_Directive_
How many lines in the data below contain the string "tuplet", matching case exactly? Reply with the number alone.
□ □ □ □
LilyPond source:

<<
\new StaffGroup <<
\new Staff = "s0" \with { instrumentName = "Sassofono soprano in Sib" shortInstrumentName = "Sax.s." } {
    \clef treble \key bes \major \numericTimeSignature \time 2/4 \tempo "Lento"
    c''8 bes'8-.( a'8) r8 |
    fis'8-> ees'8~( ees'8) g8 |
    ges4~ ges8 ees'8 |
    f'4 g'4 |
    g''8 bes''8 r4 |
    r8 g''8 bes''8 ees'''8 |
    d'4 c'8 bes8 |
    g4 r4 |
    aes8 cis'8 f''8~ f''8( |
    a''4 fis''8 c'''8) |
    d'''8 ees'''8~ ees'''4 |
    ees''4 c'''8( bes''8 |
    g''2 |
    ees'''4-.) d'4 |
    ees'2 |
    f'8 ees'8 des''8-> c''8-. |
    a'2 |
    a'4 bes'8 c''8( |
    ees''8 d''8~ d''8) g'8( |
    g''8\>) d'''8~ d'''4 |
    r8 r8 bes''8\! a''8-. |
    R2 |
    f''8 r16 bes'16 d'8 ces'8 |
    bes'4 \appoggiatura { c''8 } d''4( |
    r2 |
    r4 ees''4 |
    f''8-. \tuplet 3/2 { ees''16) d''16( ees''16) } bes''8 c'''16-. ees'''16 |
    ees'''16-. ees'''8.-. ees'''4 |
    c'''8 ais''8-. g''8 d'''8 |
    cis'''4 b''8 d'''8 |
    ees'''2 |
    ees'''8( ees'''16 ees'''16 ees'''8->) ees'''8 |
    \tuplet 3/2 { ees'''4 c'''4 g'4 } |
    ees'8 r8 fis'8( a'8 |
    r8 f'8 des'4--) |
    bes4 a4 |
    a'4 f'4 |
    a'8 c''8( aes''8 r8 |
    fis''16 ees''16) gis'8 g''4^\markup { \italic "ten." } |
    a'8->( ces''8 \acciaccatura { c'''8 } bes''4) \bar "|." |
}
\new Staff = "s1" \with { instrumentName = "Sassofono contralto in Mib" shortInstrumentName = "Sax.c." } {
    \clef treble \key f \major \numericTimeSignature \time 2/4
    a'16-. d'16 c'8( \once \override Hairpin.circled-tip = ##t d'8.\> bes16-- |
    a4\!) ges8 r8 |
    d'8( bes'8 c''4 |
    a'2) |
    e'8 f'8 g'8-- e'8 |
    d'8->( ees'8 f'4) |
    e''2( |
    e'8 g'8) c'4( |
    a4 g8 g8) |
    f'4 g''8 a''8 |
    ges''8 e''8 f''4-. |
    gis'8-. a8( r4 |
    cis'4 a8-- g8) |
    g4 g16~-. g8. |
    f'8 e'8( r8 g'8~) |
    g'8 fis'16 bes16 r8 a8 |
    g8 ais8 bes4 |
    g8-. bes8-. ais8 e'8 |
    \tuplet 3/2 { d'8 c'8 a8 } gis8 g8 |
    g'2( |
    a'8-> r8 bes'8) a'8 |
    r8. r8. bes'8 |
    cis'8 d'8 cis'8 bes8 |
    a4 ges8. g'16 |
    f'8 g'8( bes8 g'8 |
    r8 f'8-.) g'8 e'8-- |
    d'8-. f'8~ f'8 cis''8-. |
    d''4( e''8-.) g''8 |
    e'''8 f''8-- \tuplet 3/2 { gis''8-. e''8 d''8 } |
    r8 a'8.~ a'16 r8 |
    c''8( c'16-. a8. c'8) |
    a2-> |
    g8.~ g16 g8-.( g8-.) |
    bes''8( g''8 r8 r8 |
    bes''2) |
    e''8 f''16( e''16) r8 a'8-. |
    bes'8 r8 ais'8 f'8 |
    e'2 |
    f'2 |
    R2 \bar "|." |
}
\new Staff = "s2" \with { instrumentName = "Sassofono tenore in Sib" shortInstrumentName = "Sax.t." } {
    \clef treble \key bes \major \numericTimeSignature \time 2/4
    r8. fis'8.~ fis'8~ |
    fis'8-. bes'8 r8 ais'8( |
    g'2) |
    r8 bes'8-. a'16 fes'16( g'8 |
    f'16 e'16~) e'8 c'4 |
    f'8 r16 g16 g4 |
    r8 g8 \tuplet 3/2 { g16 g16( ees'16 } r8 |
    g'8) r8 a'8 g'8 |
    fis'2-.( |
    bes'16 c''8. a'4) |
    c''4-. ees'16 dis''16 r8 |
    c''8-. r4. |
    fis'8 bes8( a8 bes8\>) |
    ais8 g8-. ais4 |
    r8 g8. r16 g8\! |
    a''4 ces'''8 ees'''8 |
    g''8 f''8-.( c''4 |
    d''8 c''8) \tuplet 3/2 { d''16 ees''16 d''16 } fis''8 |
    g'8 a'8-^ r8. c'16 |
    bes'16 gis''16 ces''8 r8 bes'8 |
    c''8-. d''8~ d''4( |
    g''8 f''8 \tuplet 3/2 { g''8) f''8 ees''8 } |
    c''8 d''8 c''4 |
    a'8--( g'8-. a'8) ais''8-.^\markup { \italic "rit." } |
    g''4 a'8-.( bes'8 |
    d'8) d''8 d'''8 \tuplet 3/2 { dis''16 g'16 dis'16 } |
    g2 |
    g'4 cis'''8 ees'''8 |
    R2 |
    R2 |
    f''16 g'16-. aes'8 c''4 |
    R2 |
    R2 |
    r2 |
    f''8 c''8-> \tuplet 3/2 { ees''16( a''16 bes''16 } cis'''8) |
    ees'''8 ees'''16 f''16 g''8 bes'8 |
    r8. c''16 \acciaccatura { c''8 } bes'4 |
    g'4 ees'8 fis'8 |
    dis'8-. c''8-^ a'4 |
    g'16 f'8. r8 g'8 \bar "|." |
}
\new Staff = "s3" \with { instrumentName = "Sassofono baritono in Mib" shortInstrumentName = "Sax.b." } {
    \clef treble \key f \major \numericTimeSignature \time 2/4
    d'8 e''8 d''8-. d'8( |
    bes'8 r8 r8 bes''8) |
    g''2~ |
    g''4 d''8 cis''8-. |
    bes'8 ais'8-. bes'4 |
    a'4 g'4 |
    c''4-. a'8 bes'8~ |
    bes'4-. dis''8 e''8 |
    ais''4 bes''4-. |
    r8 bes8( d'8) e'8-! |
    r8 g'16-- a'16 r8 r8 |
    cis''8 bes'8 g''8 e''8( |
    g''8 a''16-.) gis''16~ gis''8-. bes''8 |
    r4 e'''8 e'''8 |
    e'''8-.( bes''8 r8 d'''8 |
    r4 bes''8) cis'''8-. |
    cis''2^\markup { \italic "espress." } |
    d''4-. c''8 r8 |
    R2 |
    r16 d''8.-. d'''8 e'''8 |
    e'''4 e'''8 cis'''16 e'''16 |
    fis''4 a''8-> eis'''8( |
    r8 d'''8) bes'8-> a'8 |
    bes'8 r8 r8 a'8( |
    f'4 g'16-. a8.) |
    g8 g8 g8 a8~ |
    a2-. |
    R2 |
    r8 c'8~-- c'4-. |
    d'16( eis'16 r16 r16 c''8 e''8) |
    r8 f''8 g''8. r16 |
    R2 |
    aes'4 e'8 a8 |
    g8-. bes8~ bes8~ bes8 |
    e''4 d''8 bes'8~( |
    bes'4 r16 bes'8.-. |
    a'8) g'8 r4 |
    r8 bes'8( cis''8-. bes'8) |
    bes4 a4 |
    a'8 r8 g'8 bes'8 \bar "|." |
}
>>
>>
□ □ □ □
_Correct result_
9